## Exercise goal
The data should be transcribed in its entirety, word for word.

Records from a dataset
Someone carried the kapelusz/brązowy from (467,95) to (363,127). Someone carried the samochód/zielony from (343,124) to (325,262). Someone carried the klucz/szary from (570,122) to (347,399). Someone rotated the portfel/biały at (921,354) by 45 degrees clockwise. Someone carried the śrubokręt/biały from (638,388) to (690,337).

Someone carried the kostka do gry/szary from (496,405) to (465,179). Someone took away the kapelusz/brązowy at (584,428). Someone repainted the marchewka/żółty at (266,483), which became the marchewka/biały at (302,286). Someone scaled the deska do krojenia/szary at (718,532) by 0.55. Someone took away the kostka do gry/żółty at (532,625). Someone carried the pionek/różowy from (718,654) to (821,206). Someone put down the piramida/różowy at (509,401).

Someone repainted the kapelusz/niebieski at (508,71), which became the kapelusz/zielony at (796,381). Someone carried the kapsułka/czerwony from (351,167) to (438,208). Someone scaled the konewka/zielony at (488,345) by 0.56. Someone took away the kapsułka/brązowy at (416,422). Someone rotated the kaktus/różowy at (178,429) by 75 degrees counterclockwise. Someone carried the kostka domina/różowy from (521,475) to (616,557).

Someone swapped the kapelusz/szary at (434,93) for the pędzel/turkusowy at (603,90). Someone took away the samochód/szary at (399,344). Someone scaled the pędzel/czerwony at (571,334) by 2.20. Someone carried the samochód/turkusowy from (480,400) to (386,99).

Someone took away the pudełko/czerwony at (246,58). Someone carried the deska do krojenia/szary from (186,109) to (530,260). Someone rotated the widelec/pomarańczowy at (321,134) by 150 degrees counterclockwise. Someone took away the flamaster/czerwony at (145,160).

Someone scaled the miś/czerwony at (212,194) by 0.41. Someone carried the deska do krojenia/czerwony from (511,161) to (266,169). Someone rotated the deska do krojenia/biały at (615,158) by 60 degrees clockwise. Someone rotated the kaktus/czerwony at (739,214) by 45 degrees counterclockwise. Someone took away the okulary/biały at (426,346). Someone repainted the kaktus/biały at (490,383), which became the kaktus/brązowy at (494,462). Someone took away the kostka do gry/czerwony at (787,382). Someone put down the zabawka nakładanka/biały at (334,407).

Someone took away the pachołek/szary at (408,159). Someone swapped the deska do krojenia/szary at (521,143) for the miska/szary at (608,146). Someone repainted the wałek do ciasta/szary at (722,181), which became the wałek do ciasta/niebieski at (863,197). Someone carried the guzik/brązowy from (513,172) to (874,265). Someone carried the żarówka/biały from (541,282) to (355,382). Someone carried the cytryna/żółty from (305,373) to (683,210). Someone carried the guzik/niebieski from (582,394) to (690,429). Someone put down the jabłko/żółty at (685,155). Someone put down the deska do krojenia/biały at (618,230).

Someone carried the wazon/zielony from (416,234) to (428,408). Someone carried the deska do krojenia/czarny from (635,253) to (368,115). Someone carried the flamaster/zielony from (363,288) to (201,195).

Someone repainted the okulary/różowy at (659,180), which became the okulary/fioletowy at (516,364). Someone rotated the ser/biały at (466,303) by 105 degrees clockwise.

## Problem solution
Someone carried the kapelusz/brązowy from (467,95) to (363,127). Someone carried the samochód/zielony from (343,124) to (325,262). Someone carried the klucz/szary from (570,122) to (347,399). Someone rotated the portfel/biały at (921,354) by 45 degrees clockwise. Someone carried the śrubokręt/biały from (638,388) to (690,337).

Someone carried the kostka do gry/szary from (496,405) to (465,179). Someone took away the kapelusz/brązowy at (584,428). Someone repainted the marchewka/żółty at (266,483), which became the marchewka/biały at (302,286). Someone scaled the deska do krojenia/szary at (718,532) by 0.55. Someone took away the kostka do gry/żółty at (532,625). Someone carried the pionek/różowy from (718,654) to (821,206). Someone put down the piramida/różowy at (509,401).

Someone repainted the kapelusz/niebieski at (508,71), which became the kapelusz/zielony at (796,381). Someone carried the kapsułka/czerwony from (351,167) to (438,208). Someone scaled the konewka/zielony at (488,345) by 0.56. Someone took away the kapsułka/brązowy at (416,422). Someone rotated the kaktus/różowy at (178,429) by 75 degrees counterclockwise. Someone carried the kostka domina/różowy from (521,475) to (616,557).

Someone swapped the kapelusz/szary at (434,93) for the pędzel/turkusowy at (603,90). Someone took away the samochód/szary at (399,344). Someone scaled the pędzel/czerwony at (571,334) by 2.20. Someone carried the samochód/turkusowy from (480,400) to (386,99).

Someone took away the pudełko/czerwony at (246,58). Someone carried the deska do krojenia/szary from (186,109) to (530,260). Someone rotated the widelec/pomarańczowy at (321,134) by 150 degrees counterclockwise. Someone took away the flamaster/czerwony at (145,160).

Someone scaled the miś/czerwony at (212,194) by 0.41. Someone carried the deska do krojenia/czerwony from (511,161) to (266,169). Someone rotated the deska do krojenia/biały at (615,158) by 60 degrees clockwise. Someone rotated the kaktus/czerwony at (739,214) by 45 degrees counterclockwise. Someone took away the okulary/biały at (426,346). Someone repainted the kaktus/biały at (490,383), which became the kaktus/brązowy at (494,462). Someone took away the kostka do gry/czerwony at (787,382). Someone put down the zabawka nakładanka/biały at (334,407).

Someone took away the pachołek/szary at (408,159). Someone swapped the deska do krojenia/szary at (521,143) for the miska/szary at (608,146). Someone repainted the wałek do ciasta/szary at (722,181), which became the wałek do ciasta/niebieski at (863,197). Someone carried the guzik/brązowy from (513,172) to (874,265). Someone carried the żarówka/biały from (541,282) to (355,382). Someone carried the cytryna/żółty from (305,373) to (683,210). Someone carried the guzik/niebieski from (582,394) to (690,429). Someone put down the jabłko/żółty at (685,155). Someone put down the deska do krojenia/biały at (618,230).

Someone carried the wazon/zielony from (416,234) to (428,408). Someone carried the deska do krojenia/czarny from (635,253) to (368,115). Someone carried the flamaster/zielony from (363,288) to (201,195).

Someone repainted the okulary/różowy at (659,180), which became the okulary/fioletowy at (516,364). Someone rotated the ser/biały at (466,303) by 105 degrees clockwise.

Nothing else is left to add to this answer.